*Action item*
Please reproduce the lines from the one containing "nothing => ruler (brown) 553, 146, 673, 259" through the end of the data below exactly as they stand, and omit all pictures.

--

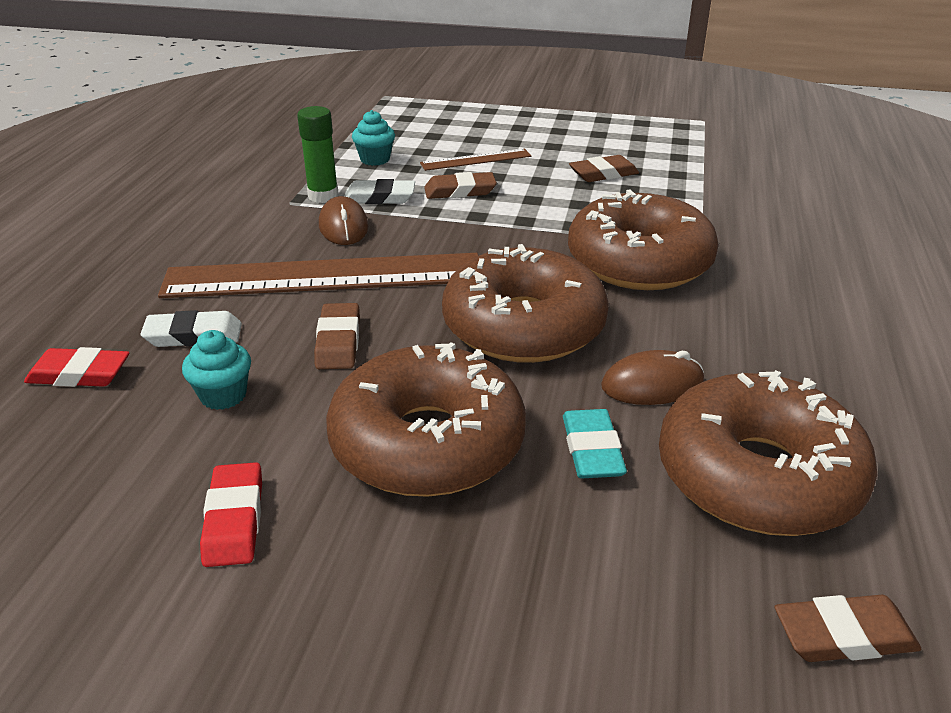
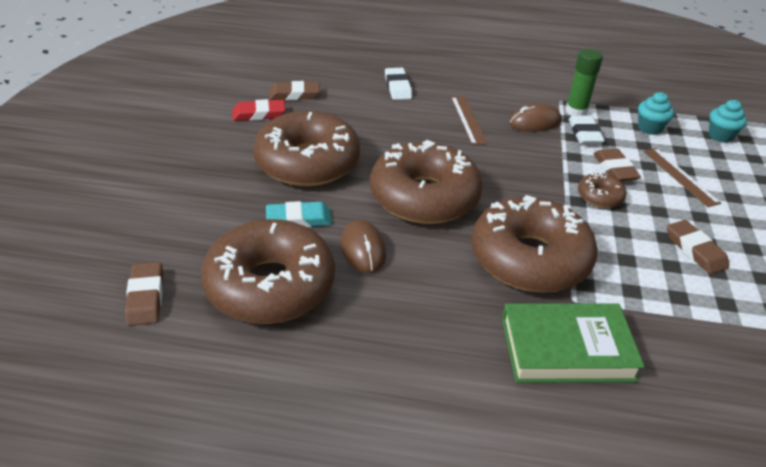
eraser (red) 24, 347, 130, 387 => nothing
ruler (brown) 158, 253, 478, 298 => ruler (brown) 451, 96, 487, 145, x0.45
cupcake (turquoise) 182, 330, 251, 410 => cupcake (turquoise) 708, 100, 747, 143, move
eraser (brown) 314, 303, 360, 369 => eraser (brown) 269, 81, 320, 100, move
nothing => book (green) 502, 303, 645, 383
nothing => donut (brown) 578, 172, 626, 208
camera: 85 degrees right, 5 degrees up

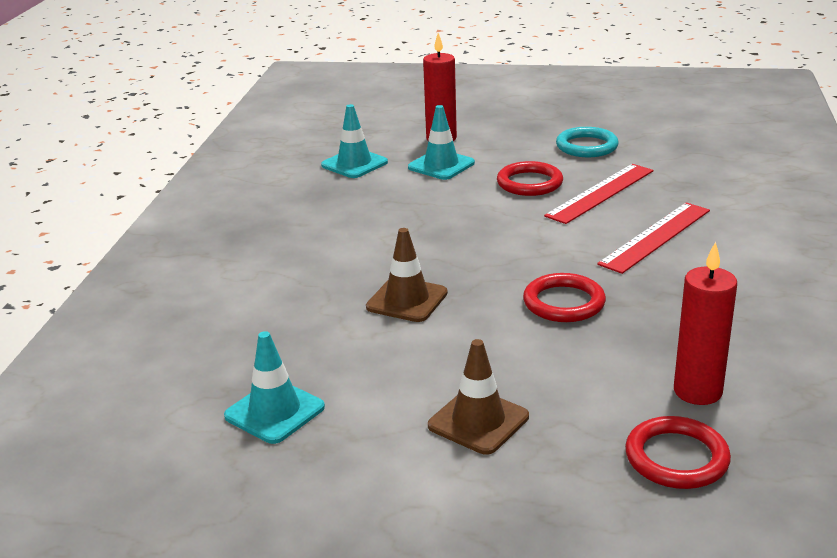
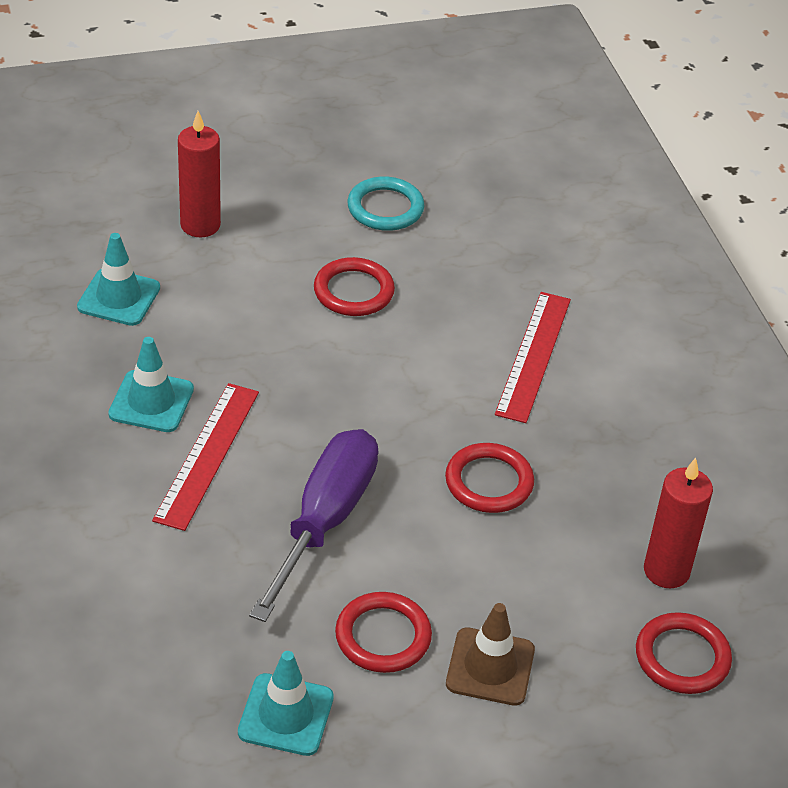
traffic cone (brown) 366, 228, 448, 322 => screwdriver (purple) 249, 429, 379, 622
traffic cone (turquoise) 408, 105, 475, 180 => traffic cone (turquoise) 108, 337, 194, 432, move
ruler (red) 544, 164, 653, 224 => ruler (red) 152, 383, 259, 531, move
nothing => ring (red) 335, 592, 432, 673
camera: 30 degrees left, 15 degrees up

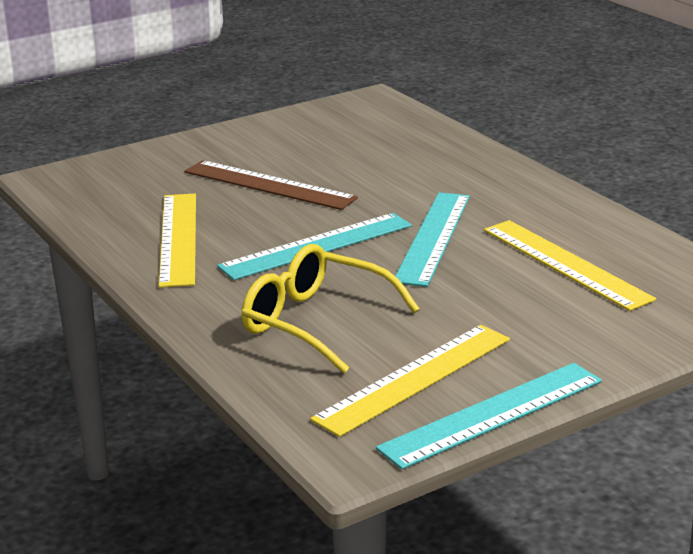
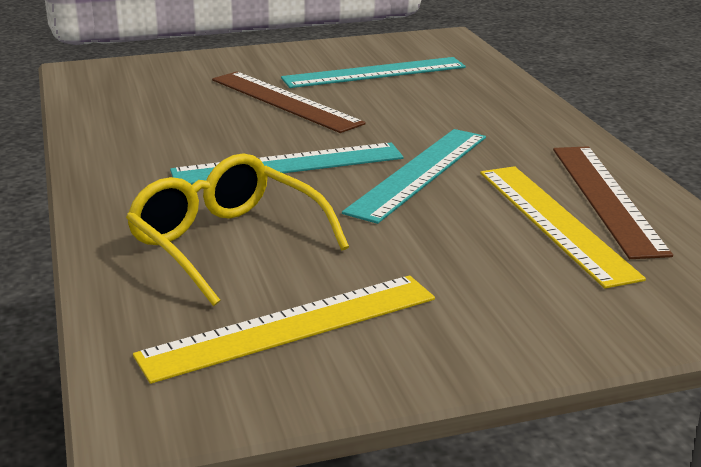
ruler (yellow) 159, 193, 196, 288 => nothing
ruler (turquoise) 376, 363, 602, 469 => ruler (turquoise) 281, 57, 466, 88, move
nothing => ruler (brown) 553, 146, 673, 259
camera: 15 degrees right, 0 degrees up

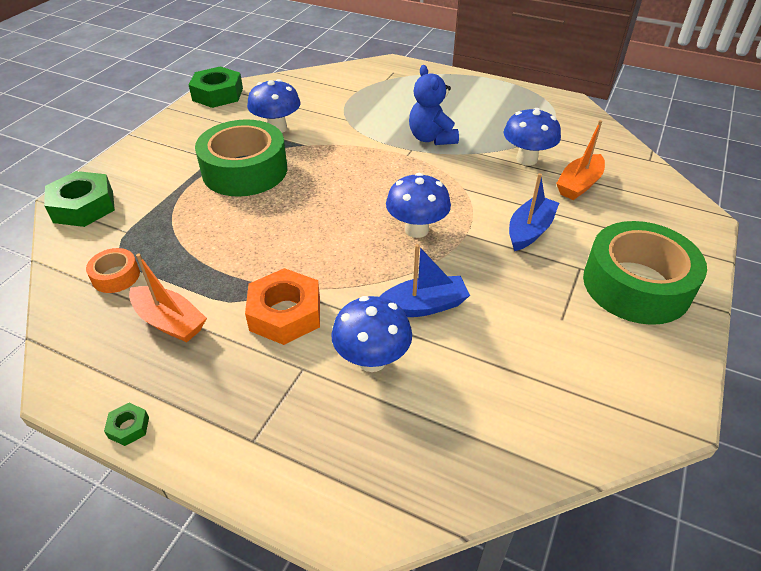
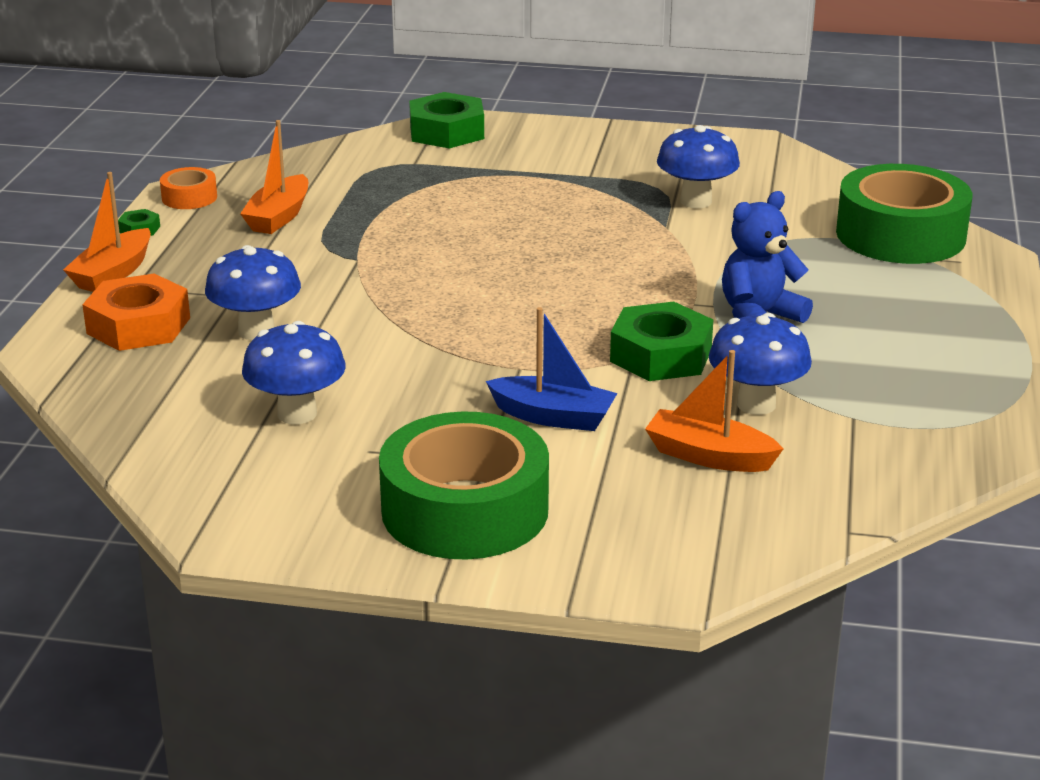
tape (orange) 86, 248, 140, 293 => tape (orange) 160, 167, 217, 209, move
nut (green) 189, 66, 243, 108 => nut (green) 610, 302, 713, 381, move
tape (green) 195, 119, 287, 197 => tape (green) 836, 164, 972, 264, move
nut (orange) 245, 268, 320, 345 => nut (orange) 82, 274, 190, 351, move
boat (blue) 379, 244, 470, 317 => nothing
mushroom (blue) 386, 173, 451, 238 => mushroom (blue) 242, 321, 346, 424, move
nothing => boat (orange) 63, 172, 151, 292
camera: 75 degrees right, 15 degrees down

--

*Your solution*
nothing => ruler (brown) 553, 146, 673, 259
camera: 15 degrees right, 0 degrees up

tape (orange) 86, 248, 140, 293 => tape (orange) 160, 167, 217, 209, move
nut (green) 189, 66, 243, 108 => nut (green) 610, 302, 713, 381, move
tape (green) 195, 119, 287, 197 => tape (green) 836, 164, 972, 264, move
nut (orange) 245, 268, 320, 345 => nut (orange) 82, 274, 190, 351, move
boat (blue) 379, 244, 470, 317 => nothing
mushroom (blue) 386, 173, 451, 238 => mushroom (blue) 242, 321, 346, 424, move
nothing => boat (orange) 63, 172, 151, 292
camera: 75 degrees right, 15 degrees down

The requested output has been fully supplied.